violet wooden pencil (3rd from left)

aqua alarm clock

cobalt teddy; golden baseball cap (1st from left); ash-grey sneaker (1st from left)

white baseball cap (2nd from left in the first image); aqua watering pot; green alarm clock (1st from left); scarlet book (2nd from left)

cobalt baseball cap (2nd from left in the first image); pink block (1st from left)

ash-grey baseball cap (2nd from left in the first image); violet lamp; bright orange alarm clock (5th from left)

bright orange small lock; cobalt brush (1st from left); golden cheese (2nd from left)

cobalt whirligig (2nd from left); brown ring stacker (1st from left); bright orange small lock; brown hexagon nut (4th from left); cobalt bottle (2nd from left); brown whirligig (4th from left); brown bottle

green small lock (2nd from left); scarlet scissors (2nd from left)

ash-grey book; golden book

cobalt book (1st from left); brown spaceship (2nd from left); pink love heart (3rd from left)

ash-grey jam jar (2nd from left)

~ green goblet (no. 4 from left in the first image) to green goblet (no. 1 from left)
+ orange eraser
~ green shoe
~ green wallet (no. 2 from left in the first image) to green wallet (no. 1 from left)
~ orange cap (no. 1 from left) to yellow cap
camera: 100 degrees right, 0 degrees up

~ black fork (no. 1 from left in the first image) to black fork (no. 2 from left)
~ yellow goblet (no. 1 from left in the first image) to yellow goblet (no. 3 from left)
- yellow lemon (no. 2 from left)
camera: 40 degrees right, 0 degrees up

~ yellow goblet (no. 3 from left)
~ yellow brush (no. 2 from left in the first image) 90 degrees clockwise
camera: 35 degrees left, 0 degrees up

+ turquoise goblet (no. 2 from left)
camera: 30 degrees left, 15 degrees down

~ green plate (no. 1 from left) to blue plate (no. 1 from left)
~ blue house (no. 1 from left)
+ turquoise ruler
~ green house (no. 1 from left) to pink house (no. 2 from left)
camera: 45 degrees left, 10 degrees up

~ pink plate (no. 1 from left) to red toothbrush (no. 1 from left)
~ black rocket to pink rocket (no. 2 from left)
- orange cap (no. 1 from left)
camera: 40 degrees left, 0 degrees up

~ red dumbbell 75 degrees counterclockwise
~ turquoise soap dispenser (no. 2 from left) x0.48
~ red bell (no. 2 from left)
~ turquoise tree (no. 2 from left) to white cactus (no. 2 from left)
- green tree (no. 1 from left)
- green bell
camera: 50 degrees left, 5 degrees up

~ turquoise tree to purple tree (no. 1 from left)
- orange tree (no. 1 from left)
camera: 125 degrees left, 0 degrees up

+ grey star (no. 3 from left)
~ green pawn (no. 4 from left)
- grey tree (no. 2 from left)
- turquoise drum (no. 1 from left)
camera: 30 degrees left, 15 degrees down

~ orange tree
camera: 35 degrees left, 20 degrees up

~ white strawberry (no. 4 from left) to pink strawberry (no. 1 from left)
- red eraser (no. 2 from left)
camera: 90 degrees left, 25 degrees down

> **Your instructions**
With nothing added or dropped, reproduce all the data exactly.

> **Exercise solution**
violet wooden pencil (3rd from left)

aqua alarm clock

cobalt teddy; golden baseball cap (1st from left); ash-grey sneaker (1st from left)

white baseball cap (2nd from left in the first image); aqua watering pot; green alarm clock (1st from left); scarlet book (2nd from left)

cobalt baseball cap (2nd from left in the first image); pink block (1st from left)

ash-grey baseball cap (2nd from left in the first image); violet lamp; bright orange alarm clock (5th from left)

bright orange small lock; cobalt brush (1st from left); golden cheese (2nd from left)

cobalt whirligig (2nd from left); brown ring stacker (1st from left); bright orange small lock; brown hexagon nut (4th from left); cobalt bottle (2nd from left); brown whirligig (4th from left); brown bottle

green small lock (2nd from left); scarlet scissors (2nd from left)

ash-grey book; golden book

cobalt book (1st from left); brown spaceship (2nd from left); pink love heart (3rd from left)

ash-grey jam jar (2nd from left)

~ green goblet (no. 4 from left in the first image) to green goblet (no. 1 from left)
+ orange eraser
~ green shoe
~ green wallet (no. 2 from left in the first image) to green wallet (no. 1 from left)
~ orange cap (no. 1 from left) to yellow cap
camera: 100 degrees right, 0 degrees up

~ black fork (no. 1 from left in the first image) to black fork (no. 2 from left)
~ yellow goblet (no. 1 from left in the first image) to yellow goblet (no. 3 from left)
- yellow lemon (no. 2 from left)
camera: 40 degrees right, 0 degrees up

~ yellow goblet (no. 3 from left)
~ yellow brush (no. 2 from left in the first image) 90 degrees clockwise
camera: 35 degrees left, 0 degrees up

+ turquoise goblet (no. 2 from left)
camera: 30 degrees left, 15 degrees down

~ green plate (no. 1 from left) to blue plate (no. 1 from left)
~ blue house (no. 1 from left)
+ turquoise ruler
~ green house (no. 1 from left) to pink house (no. 2 from left)
camera: 45 degrees left, 10 degrees up

~ pink plate (no. 1 from left) to red toothbrush (no. 1 from left)
~ black rocket to pink rocket (no. 2 from left)
- orange cap (no. 1 from left)
camera: 40 degrees left, 0 degrees up

~ red dumbbell 75 degrees counterclockwise
~ turquoise soap dispenser (no. 2 from left) x0.48
~ red bell (no. 2 from left)
~ turquoise tree (no. 2 from left) to white cactus (no. 2 from left)
- green tree (no. 1 from left)
- green bell
camera: 50 degrees left, 5 degrees up

~ turquoise tree to purple tree (no. 1 from left)
- orange tree (no. 1 from left)
camera: 125 degrees left, 0 degrees up

+ grey star (no. 3 from left)
~ green pawn (no. 4 from left)
- grey tree (no. 2 from left)
- turquoise drum (no. 1 from left)
camera: 30 degrees left, 15 degrees down

~ orange tree
camera: 35 degrees left, 20 degrees up

~ white strawberry (no. 4 from left) to pink strawberry (no. 1 from left)
- red eraser (no. 2 from left)
camera: 90 degrees left, 25 degrees down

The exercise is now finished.